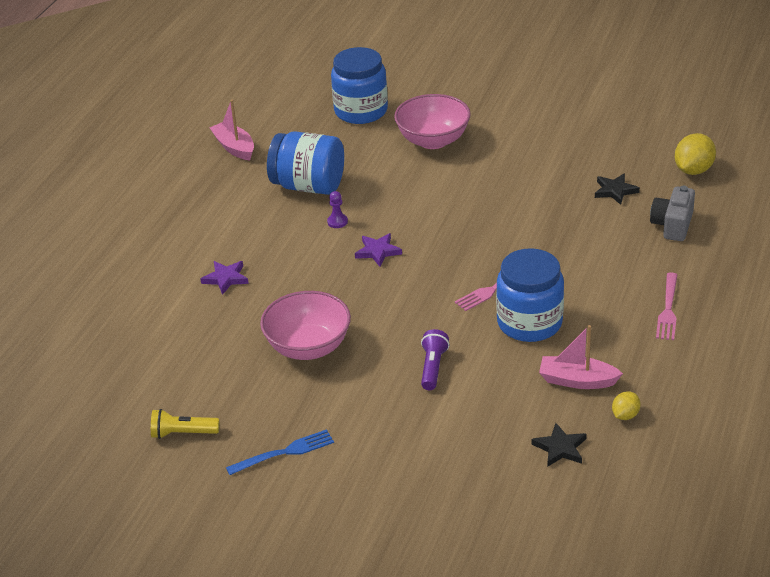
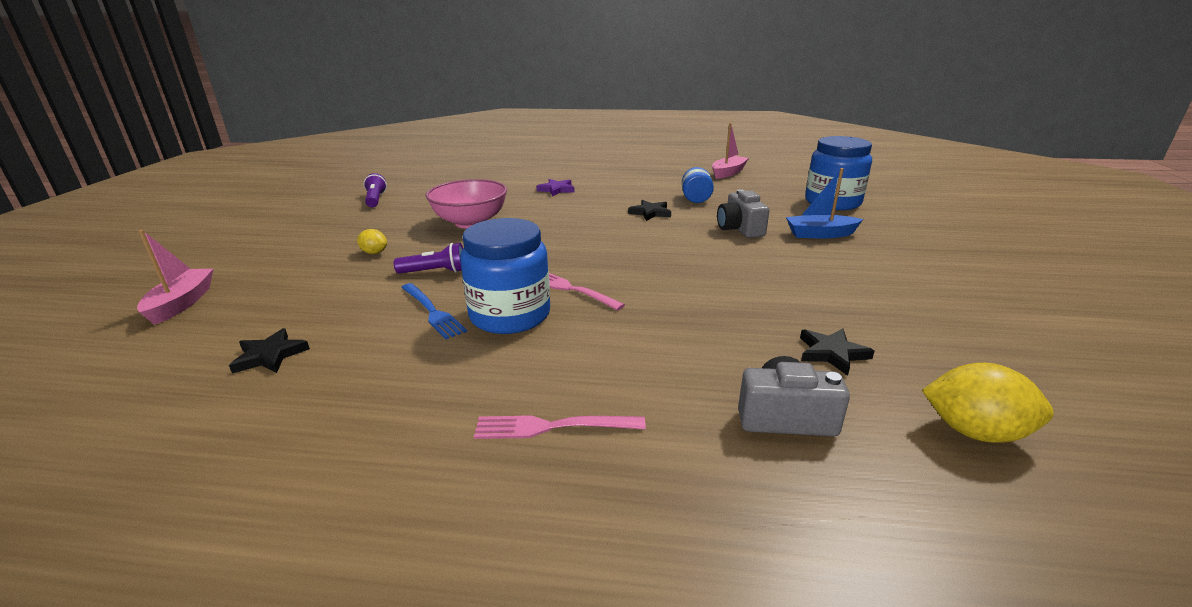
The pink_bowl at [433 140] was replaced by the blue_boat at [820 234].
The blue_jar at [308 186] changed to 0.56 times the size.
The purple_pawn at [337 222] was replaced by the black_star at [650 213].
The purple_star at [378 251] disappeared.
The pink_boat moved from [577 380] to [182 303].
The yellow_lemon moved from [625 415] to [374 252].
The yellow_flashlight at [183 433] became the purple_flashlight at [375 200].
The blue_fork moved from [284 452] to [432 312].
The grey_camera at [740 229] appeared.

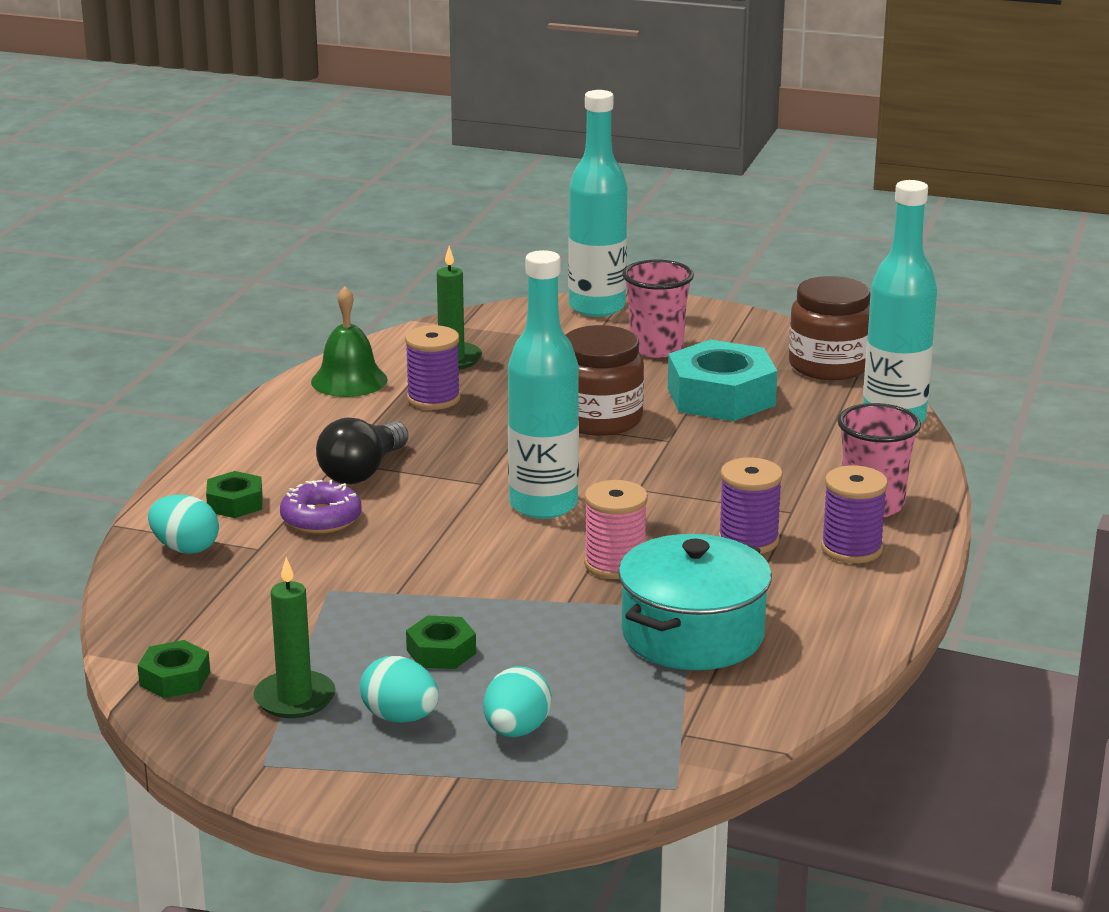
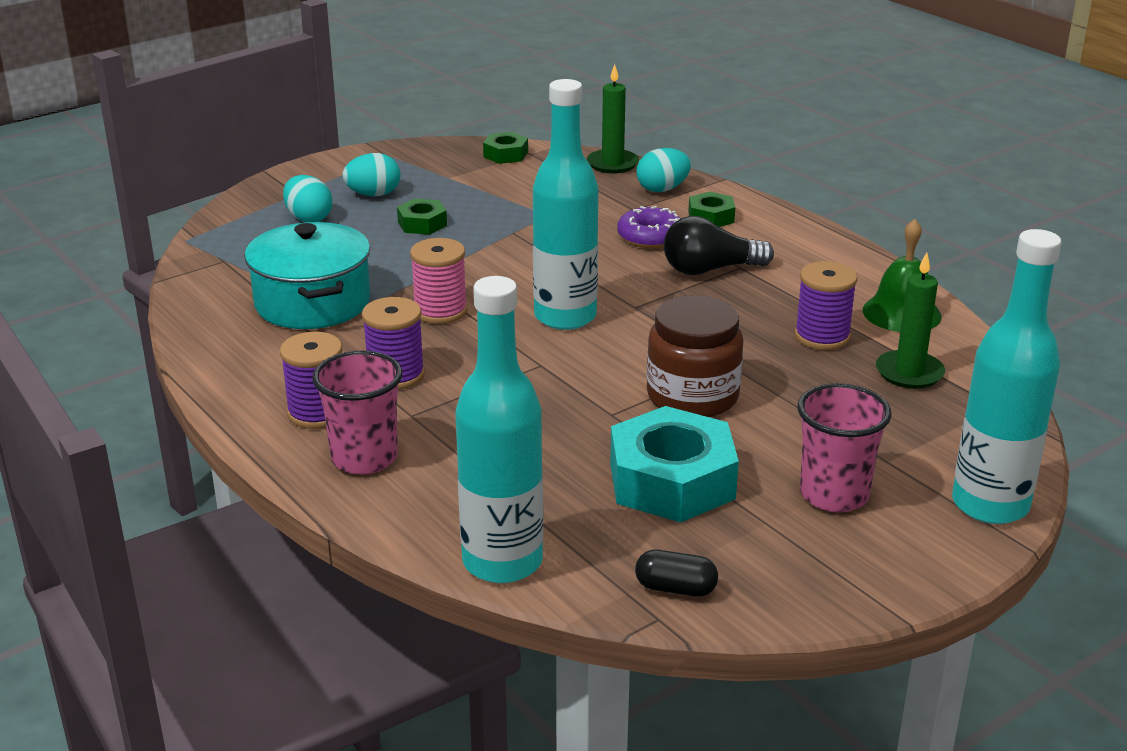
The brown_jar at [829 366] was replaced by the black_capsule at [675 588].
The black_light_bulb at [362 471] turned 75 degrees counterclockwise.
The green_candle moved from [295 698] to [612 164].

::::

▶ **Your goal**: Could you write out exactly the lines from the line containing "The pink_boat moved" to the end of the material, and nothing else? No pictures belong in the copy.

▶ **Solution for this problem**:
The pink_boat moved from [577 380] to [182 303].
The yellow_lemon moved from [625 415] to [374 252].
The yellow_flashlight at [183 433] became the purple_flashlight at [375 200].
The blue_fork moved from [284 452] to [432 312].
The grey_camera at [740 229] appeared.

The brown_jar at [829 366] was replaced by the black_capsule at [675 588].
The black_light_bulb at [362 471] turned 75 degrees counterclockwise.
The green_candle moved from [295 698] to [612 164].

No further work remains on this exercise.